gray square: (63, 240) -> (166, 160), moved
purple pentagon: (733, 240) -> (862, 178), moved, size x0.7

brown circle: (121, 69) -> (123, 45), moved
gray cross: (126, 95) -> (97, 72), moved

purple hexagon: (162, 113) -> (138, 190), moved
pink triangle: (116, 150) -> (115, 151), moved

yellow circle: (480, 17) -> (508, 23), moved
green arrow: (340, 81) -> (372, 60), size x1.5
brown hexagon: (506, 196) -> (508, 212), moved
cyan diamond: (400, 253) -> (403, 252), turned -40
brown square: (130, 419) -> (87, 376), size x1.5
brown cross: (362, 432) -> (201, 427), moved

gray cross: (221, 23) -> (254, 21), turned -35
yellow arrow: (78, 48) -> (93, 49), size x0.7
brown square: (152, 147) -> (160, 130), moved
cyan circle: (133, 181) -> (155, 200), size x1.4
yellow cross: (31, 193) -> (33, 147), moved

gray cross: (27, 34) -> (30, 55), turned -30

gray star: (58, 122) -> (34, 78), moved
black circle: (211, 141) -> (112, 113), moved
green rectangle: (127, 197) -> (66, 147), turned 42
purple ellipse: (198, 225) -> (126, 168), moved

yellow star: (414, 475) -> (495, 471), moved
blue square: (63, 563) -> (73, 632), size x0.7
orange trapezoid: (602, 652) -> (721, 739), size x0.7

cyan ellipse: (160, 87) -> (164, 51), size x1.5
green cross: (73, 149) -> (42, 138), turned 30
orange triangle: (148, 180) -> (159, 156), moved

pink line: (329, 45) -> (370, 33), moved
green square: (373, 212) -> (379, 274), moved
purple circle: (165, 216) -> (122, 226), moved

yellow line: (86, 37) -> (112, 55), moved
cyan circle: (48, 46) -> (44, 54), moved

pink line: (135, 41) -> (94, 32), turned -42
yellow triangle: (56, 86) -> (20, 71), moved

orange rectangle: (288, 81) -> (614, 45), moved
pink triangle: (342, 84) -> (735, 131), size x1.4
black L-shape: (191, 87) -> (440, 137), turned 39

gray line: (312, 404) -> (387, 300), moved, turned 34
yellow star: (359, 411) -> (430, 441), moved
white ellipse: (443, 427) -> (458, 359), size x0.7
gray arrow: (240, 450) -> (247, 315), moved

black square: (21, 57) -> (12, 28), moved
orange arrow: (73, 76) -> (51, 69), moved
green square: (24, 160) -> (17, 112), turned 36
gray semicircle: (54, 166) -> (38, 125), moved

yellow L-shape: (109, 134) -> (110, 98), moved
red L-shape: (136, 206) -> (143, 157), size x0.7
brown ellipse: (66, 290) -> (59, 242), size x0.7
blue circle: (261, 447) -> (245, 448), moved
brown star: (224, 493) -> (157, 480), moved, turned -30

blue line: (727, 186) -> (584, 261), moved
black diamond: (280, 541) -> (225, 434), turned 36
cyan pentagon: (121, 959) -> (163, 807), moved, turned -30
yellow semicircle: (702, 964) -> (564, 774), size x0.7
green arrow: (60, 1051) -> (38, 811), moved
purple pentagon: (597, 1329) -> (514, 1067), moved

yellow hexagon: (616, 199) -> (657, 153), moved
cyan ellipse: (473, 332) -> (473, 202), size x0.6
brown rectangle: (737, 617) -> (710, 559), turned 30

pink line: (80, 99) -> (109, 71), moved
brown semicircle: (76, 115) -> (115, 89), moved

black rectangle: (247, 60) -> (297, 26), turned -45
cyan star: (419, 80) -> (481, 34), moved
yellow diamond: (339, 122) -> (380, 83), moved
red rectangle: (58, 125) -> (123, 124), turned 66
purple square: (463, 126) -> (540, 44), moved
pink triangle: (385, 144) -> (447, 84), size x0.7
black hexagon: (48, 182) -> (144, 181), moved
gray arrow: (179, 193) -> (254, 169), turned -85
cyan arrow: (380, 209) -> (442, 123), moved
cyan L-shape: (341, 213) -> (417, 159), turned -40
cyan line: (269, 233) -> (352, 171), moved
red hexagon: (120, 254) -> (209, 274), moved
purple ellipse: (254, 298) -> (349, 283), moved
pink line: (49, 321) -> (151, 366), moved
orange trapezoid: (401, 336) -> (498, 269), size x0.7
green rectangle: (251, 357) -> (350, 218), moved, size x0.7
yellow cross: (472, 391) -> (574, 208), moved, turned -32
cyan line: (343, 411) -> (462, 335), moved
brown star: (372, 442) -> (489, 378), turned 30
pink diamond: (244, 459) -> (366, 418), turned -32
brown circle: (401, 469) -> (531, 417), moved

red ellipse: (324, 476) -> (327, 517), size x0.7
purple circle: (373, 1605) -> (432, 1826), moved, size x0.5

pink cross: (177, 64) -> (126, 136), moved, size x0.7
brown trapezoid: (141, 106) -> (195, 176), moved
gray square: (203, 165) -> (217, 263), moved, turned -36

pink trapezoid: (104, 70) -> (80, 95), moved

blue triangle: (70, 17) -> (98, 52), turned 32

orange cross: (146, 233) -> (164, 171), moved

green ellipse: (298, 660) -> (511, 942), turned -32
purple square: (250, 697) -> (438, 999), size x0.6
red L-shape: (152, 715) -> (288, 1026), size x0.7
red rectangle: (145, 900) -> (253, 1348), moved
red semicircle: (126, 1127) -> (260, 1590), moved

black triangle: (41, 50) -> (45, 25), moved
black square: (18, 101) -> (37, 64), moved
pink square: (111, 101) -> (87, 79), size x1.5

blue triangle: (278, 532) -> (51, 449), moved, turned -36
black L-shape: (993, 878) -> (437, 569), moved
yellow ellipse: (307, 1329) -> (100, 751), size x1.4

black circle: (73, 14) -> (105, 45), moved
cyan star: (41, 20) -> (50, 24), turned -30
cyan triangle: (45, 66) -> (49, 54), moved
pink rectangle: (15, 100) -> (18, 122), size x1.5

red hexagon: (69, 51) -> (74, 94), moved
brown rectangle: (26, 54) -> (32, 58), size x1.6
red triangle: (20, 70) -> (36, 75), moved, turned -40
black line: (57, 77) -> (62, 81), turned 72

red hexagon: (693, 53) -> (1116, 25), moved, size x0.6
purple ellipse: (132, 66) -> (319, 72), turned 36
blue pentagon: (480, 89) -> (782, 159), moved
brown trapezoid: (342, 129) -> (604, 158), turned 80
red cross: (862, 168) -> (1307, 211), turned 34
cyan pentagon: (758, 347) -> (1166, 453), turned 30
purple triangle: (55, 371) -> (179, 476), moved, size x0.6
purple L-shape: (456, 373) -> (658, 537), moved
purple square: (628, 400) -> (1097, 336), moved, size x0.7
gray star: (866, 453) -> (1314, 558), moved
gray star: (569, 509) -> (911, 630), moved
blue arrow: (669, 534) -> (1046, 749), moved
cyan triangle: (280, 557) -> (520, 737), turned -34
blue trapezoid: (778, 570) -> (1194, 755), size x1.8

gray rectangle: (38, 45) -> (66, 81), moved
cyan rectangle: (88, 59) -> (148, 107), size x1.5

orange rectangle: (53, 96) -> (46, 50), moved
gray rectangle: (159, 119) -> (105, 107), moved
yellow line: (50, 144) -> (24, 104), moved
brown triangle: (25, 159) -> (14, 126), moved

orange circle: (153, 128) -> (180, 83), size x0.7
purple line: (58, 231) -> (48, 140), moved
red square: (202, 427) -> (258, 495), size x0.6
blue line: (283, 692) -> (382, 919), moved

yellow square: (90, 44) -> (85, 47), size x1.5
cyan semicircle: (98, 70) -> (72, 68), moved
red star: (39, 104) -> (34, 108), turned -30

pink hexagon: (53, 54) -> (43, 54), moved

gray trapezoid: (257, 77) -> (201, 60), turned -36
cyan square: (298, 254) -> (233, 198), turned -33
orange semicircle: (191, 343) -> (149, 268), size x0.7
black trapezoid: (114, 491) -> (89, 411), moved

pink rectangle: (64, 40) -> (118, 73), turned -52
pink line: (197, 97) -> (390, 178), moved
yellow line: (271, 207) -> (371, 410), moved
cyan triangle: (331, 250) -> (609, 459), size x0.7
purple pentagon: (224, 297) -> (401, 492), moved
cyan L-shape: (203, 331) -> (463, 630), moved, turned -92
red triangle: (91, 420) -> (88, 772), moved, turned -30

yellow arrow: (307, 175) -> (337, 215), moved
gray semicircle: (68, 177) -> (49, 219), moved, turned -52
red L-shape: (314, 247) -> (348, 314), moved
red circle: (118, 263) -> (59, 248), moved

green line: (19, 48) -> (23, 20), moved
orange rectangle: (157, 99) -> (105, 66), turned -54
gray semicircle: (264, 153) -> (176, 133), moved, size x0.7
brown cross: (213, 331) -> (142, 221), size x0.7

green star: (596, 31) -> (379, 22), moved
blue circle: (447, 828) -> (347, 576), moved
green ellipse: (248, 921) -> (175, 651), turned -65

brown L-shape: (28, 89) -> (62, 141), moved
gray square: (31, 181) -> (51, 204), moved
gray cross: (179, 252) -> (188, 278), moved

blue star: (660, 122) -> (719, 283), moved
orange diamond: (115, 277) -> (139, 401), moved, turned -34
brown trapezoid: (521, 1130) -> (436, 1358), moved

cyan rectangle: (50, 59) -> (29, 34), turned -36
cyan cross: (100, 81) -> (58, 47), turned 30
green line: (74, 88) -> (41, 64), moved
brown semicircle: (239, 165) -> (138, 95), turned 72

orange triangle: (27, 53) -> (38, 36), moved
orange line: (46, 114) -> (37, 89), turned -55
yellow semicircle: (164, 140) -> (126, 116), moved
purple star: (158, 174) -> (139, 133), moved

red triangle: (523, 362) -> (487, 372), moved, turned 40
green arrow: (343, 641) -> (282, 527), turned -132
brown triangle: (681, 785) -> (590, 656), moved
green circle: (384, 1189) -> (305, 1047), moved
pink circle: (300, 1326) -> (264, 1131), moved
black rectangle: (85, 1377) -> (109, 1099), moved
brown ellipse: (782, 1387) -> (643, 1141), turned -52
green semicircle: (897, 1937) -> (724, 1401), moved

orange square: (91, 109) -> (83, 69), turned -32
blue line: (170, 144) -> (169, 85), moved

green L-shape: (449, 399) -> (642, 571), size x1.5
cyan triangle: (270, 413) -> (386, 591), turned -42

|---|

Problem to solve:
Take the listing above and repeat exactly the lines from the one containing "yellow semicircle: (702, 964)" through the one containing "cyan star: (419, 80) -> (481, 34), moved", both included.

Answer for the task:
yellow semicircle: (702, 964) -> (564, 774), size x0.7
green arrow: (60, 1051) -> (38, 811), moved
purple pentagon: (597, 1329) -> (514, 1067), moved

yellow hexagon: (616, 199) -> (657, 153), moved
cyan ellipse: (473, 332) -> (473, 202), size x0.6
brown rectangle: (737, 617) -> (710, 559), turned 30

pink line: (80, 99) -> (109, 71), moved
brown semicircle: (76, 115) -> (115, 89), moved

black rectangle: (247, 60) -> (297, 26), turned -45
cyan star: (419, 80) -> (481, 34), moved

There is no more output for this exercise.